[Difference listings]
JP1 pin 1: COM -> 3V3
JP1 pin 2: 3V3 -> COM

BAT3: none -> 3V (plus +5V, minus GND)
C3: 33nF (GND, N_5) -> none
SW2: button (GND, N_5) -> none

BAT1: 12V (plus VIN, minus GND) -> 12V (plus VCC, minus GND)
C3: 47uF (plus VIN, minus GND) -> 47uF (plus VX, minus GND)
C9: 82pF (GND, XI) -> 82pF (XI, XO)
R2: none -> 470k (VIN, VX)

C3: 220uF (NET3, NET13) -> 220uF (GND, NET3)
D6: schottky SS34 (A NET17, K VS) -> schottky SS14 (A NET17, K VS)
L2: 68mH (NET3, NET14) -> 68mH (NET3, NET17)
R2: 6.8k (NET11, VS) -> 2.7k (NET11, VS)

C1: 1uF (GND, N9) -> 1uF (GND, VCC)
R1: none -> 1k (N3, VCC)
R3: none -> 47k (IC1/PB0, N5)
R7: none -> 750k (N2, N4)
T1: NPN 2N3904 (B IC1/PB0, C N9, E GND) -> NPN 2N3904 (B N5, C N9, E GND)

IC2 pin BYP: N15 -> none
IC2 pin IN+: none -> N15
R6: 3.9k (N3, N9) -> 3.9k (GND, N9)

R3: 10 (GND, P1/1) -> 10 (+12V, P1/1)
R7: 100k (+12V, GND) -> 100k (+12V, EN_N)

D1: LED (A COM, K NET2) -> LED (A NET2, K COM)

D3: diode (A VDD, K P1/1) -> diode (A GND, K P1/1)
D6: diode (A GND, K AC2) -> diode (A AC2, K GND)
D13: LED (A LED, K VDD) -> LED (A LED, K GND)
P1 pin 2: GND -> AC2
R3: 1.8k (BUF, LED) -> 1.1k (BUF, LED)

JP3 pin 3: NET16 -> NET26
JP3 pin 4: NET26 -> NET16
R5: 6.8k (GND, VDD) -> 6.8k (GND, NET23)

* _Work order_
Copy all lines above containing the string "plus".

* _Answer to this exercise_
BAT3: none -> 3V (plus +5V, minus GND)
BAT1: 12V (plus VIN, minus GND) -> 12V (plus VCC, minus GND)
C3: 47uF (plus VIN, minus GND) -> 47uF (plus VX, minus GND)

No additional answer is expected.